Data below.
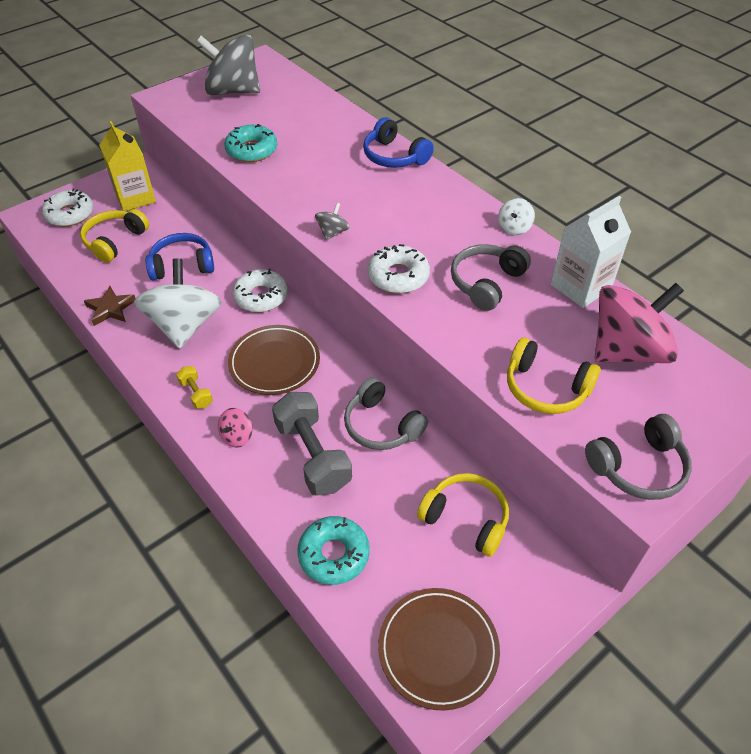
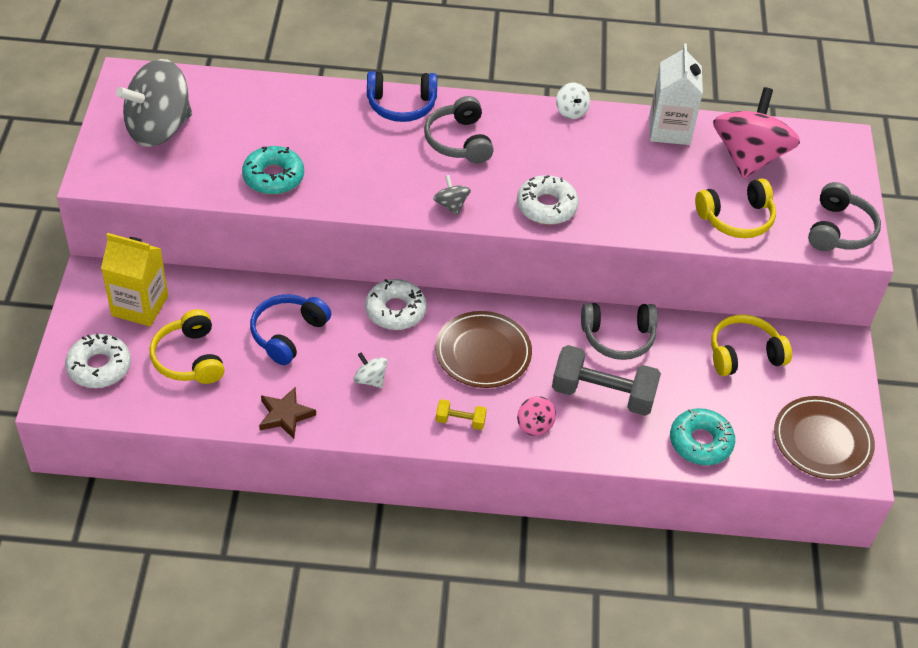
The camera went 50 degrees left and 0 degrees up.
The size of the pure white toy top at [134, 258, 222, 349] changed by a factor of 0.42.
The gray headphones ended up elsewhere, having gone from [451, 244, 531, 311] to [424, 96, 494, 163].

What the exercise asks. Pictures aside, return all of the material exactly as written.

Answer to this exercise.
The camera went 50 degrees left and 0 degrees up.
The size of the pure white toy top at [134, 258, 222, 349] changed by a factor of 0.42.
The gray headphones ended up elsewhere, having gone from [451, 244, 531, 311] to [424, 96, 494, 163].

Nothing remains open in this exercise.